### TRY IT
Would you restate all the entries exactly, leaving nothing out?

[[ GIVEN DATA open ]]

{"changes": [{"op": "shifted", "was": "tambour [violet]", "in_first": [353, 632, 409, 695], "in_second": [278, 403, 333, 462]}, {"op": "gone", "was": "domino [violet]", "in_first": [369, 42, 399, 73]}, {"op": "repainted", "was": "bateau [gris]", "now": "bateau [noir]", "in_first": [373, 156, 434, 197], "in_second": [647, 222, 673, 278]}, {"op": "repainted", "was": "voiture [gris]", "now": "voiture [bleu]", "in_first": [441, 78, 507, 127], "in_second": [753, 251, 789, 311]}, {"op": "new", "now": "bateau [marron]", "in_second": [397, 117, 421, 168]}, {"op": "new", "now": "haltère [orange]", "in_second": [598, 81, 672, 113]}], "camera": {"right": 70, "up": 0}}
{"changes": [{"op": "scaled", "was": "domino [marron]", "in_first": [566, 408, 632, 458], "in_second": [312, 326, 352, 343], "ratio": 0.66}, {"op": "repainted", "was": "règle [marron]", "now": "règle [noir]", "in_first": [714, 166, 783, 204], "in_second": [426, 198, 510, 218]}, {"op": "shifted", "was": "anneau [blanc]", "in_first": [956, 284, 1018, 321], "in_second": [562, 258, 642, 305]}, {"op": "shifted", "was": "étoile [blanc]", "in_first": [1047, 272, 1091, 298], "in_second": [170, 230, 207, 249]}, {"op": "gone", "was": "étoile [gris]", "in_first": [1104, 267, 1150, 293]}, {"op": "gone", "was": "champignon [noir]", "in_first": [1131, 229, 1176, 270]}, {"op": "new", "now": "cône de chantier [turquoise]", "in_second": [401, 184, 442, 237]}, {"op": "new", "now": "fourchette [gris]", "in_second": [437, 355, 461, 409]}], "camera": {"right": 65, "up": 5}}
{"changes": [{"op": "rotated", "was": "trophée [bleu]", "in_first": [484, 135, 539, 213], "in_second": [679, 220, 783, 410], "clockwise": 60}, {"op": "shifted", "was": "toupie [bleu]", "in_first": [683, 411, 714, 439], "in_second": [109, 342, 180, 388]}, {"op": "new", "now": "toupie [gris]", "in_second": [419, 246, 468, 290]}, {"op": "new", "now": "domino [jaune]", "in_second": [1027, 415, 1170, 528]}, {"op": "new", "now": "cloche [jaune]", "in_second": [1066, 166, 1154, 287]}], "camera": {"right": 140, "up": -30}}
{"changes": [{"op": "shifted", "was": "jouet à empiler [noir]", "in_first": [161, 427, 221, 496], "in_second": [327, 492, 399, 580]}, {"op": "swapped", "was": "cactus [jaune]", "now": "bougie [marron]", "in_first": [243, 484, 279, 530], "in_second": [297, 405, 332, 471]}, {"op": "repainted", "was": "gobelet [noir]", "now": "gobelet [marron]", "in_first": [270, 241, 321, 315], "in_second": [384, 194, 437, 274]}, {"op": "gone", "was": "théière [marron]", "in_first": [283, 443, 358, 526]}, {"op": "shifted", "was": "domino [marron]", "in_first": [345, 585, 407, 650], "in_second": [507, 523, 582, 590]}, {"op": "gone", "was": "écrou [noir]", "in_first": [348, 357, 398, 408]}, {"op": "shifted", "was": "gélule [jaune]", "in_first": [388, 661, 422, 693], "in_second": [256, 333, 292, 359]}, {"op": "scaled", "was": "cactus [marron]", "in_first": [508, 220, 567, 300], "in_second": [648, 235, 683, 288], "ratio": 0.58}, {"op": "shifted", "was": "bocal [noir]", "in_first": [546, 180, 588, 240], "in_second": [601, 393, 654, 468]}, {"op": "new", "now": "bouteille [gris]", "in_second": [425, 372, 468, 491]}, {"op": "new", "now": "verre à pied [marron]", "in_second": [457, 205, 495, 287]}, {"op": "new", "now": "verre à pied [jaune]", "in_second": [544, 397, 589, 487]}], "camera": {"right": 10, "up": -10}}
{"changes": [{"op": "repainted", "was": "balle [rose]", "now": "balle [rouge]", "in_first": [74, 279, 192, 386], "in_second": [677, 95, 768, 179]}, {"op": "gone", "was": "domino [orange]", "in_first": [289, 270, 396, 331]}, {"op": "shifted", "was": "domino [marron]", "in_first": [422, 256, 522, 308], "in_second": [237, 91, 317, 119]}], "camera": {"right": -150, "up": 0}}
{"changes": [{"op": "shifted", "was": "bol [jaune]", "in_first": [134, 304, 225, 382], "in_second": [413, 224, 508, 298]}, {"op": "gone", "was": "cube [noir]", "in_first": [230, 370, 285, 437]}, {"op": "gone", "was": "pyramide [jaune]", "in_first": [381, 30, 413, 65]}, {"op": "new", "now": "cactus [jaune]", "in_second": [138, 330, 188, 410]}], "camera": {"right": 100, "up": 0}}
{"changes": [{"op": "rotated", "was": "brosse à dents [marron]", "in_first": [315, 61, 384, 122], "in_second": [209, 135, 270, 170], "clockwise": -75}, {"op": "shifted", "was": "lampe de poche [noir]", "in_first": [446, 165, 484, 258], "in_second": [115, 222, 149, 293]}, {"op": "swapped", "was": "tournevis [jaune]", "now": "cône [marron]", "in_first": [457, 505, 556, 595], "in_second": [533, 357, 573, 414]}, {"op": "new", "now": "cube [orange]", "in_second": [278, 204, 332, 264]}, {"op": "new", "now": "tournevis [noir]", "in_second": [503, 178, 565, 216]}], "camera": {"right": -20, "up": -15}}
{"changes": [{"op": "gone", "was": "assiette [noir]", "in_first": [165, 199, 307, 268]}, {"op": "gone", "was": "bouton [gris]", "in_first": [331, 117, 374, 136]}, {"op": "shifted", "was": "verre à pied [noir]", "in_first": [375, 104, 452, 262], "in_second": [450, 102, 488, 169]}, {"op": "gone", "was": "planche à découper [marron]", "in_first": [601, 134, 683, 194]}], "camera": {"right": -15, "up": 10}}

[[ GIVEN DATA closed ]]

### EXERCISE RESULT
{"changes": [{"op": "shifted", "was": "tambour [violet]", "in_first": [353, 632, 409, 695], "in_second": [278, 403, 333, 462]}, {"op": "gone", "was": "domino [violet]", "in_first": [369, 42, 399, 73]}, {"op": "repainted", "was": "bateau [gris]", "now": "bateau [noir]", "in_first": [373, 156, 434, 197], "in_second": [647, 222, 673, 278]}, {"op": "repainted", "was": "voiture [gris]", "now": "voiture [bleu]", "in_first": [441, 78, 507, 127], "in_second": [753, 251, 789, 311]}, {"op": "new", "now": "bateau [marron]", "in_second": [397, 117, 421, 168]}, {"op": "new", "now": "haltère [orange]", "in_second": [598, 81, 672, 113]}], "camera": {"right": 70, "up": 0}}
{"changes": [{"op": "scaled", "was": "domino [marron]", "in_first": [566, 408, 632, 458], "in_second": [312, 326, 352, 343], "ratio": 0.66}, {"op": "repainted", "was": "règle [marron]", "now": "règle [noir]", "in_first": [714, 166, 783, 204], "in_second": [426, 198, 510, 218]}, {"op": "shifted", "was": "anneau [blanc]", "in_first": [956, 284, 1018, 321], "in_second": [562, 258, 642, 305]}, {"op": "shifted", "was": "étoile [blanc]", "in_first": [1047, 272, 1091, 298], "in_second": [170, 230, 207, 249]}, {"op": "gone", "was": "étoile [gris]", "in_first": [1104, 267, 1150, 293]}, {"op": "gone", "was": "champignon [noir]", "in_first": [1131, 229, 1176, 270]}, {"op": "new", "now": "cône de chantier [turquoise]", "in_second": [401, 184, 442, 237]}, {"op": "new", "now": "fourchette [gris]", "in_second": [437, 355, 461, 409]}], "camera": {"right": 65, "up": 5}}
{"changes": [{"op": "rotated", "was": "trophée [bleu]", "in_first": [484, 135, 539, 213], "in_second": [679, 220, 783, 410], "clockwise": 60}, {"op": "shifted", "was": "toupie [bleu]", "in_first": [683, 411, 714, 439], "in_second": [109, 342, 180, 388]}, {"op": "new", "now": "toupie [gris]", "in_second": [419, 246, 468, 290]}, {"op": "new", "now": "domino [jaune]", "in_second": [1027, 415, 1170, 528]}, {"op": "new", "now": "cloche [jaune]", "in_second": [1066, 166, 1154, 287]}], "camera": {"right": 140, "up": -30}}
{"changes": [{"op": "shifted", "was": "jouet à empiler [noir]", "in_first": [161, 427, 221, 496], "in_second": [327, 492, 399, 580]}, {"op": "swapped", "was": "cactus [jaune]", "now": "bougie [marron]", "in_first": [243, 484, 279, 530], "in_second": [297, 405, 332, 471]}, {"op": "repainted", "was": "gobelet [noir]", "now": "gobelet [marron]", "in_first": [270, 241, 321, 315], "in_second": [384, 194, 437, 274]}, {"op": "gone", "was": "théière [marron]", "in_first": [283, 443, 358, 526]}, {"op": "shifted", "was": "domino [marron]", "in_first": [345, 585, 407, 650], "in_second": [507, 523, 582, 590]}, {"op": "gone", "was": "écrou [noir]", "in_first": [348, 357, 398, 408]}, {"op": "shifted", "was": "gélule [jaune]", "in_first": [388, 661, 422, 693], "in_second": [256, 333, 292, 359]}, {"op": "scaled", "was": "cactus [marron]", "in_first": [508, 220, 567, 300], "in_second": [648, 235, 683, 288], "ratio": 0.58}, {"op": "shifted", "was": "bocal [noir]", "in_first": [546, 180, 588, 240], "in_second": [601, 393, 654, 468]}, {"op": "new", "now": "bouteille [gris]", "in_second": [425, 372, 468, 491]}, {"op": "new", "now": "verre à pied [marron]", "in_second": [457, 205, 495, 287]}, {"op": "new", "now": "verre à pied [jaune]", "in_second": [544, 397, 589, 487]}], "camera": {"right": 10, "up": -10}}
{"changes": [{"op": "repainted", "was": "balle [rose]", "now": "balle [rouge]", "in_first": [74, 279, 192, 386], "in_second": [677, 95, 768, 179]}, {"op": "gone", "was": "domino [orange]", "in_first": [289, 270, 396, 331]}, {"op": "shifted", "was": "domino [marron]", "in_first": [422, 256, 522, 308], "in_second": [237, 91, 317, 119]}], "camera": {"right": -150, "up": 0}}
{"changes": [{"op": "shifted", "was": "bol [jaune]", "in_first": [134, 304, 225, 382], "in_second": [413, 224, 508, 298]}, {"op": "gone", "was": "cube [noir]", "in_first": [230, 370, 285, 437]}, {"op": "gone", "was": "pyramide [jaune]", "in_first": [381, 30, 413, 65]}, {"op": "new", "now": "cactus [jaune]", "in_second": [138, 330, 188, 410]}], "camera": {"right": 100, "up": 0}}
{"changes": [{"op": "rotated", "was": "brosse à dents [marron]", "in_first": [315, 61, 384, 122], "in_second": [209, 135, 270, 170], "clockwise": -75}, {"op": "shifted", "was": "lampe de poche [noir]", "in_first": [446, 165, 484, 258], "in_second": [115, 222, 149, 293]}, {"op": "swapped", "was": "tournevis [jaune]", "now": "cône [marron]", "in_first": [457, 505, 556, 595], "in_second": [533, 357, 573, 414]}, {"op": "new", "now": "cube [orange]", "in_second": [278, 204, 332, 264]}, {"op": "new", "now": "tournevis [noir]", "in_second": [503, 178, 565, 216]}], "camera": {"right": -20, "up": -15}}
{"changes": [{"op": "gone", "was": "assiette [noir]", "in_first": [165, 199, 307, 268]}, {"op": "gone", "was": "bouton [gris]", "in_first": [331, 117, 374, 136]}, {"op": "shifted", "was": "verre à pied [noir]", "in_first": [375, 104, 452, 262], "in_second": [450, 102, 488, 169]}, {"op": "gone", "was": "planche à découper [marron]", "in_first": [601, 134, 683, 194]}], "camera": {"right": -15, "up": 10}}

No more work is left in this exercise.